**Record excerpts**
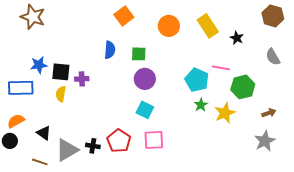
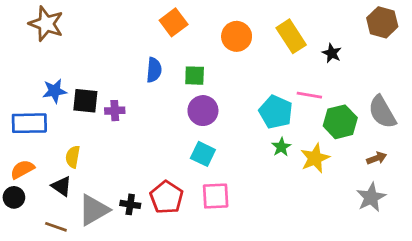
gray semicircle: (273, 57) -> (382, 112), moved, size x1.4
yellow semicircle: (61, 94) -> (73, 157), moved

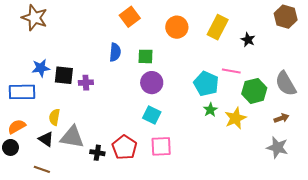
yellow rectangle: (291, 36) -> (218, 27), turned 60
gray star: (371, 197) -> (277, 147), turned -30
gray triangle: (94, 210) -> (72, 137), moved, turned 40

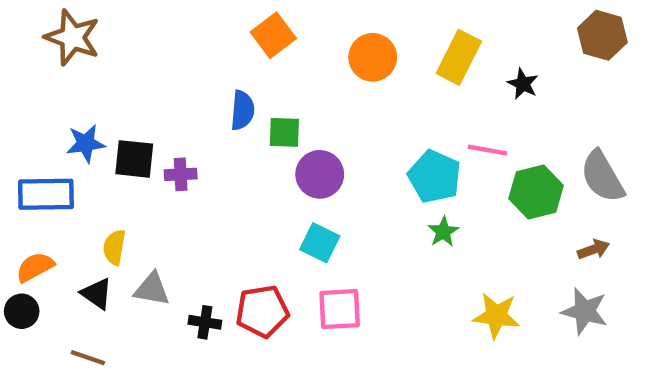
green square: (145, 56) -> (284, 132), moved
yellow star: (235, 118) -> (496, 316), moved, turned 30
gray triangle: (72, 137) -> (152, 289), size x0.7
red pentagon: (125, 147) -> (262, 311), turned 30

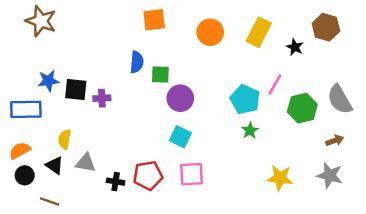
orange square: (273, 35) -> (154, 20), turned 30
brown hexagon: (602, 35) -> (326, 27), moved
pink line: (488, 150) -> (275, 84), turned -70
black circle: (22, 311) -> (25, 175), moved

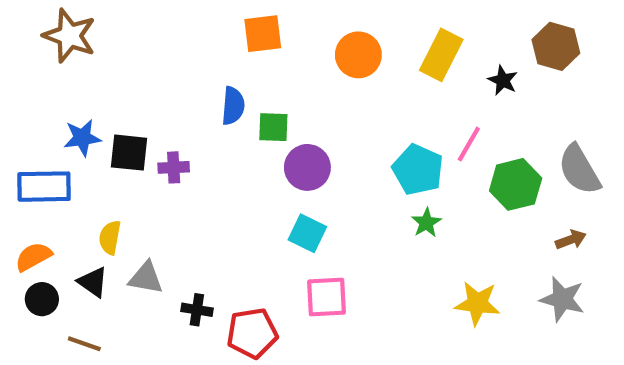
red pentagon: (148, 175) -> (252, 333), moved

* * *

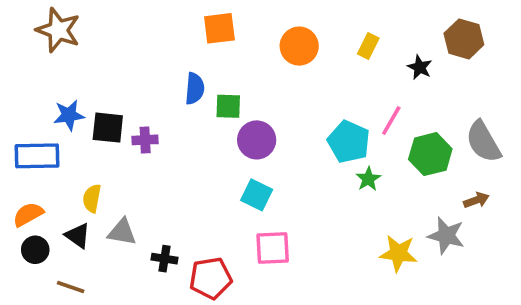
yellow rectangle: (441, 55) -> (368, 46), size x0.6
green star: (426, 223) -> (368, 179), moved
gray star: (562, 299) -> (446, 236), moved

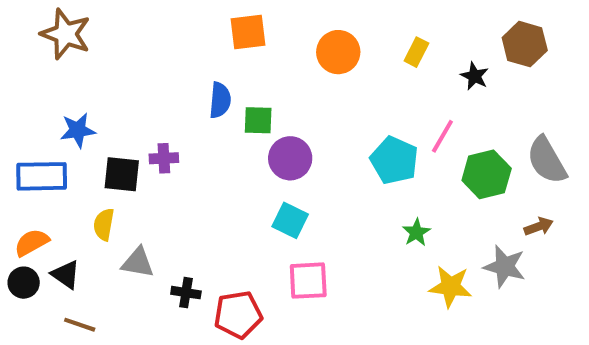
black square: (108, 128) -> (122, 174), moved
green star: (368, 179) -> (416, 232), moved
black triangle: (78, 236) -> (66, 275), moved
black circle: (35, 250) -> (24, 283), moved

---

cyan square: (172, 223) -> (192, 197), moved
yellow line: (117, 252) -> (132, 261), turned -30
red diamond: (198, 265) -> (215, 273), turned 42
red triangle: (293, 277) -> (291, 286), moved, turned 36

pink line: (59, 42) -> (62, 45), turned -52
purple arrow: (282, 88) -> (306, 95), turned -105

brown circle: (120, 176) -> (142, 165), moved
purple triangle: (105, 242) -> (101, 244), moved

**What the task requires**
In the listing above, find the line containing "yellow rectangle: (441, 55)" and the line containing "black circle: (35, 250) -> (24, 283), moved", then output those two lines and everything between them exactly as written, without the images.

**Result of this exercise**
yellow rectangle: (441, 55) -> (368, 46), size x0.6
green star: (426, 223) -> (368, 179), moved
gray star: (562, 299) -> (446, 236), moved

black square: (108, 128) -> (122, 174), moved
green star: (368, 179) -> (416, 232), moved
black triangle: (78, 236) -> (66, 275), moved
black circle: (35, 250) -> (24, 283), moved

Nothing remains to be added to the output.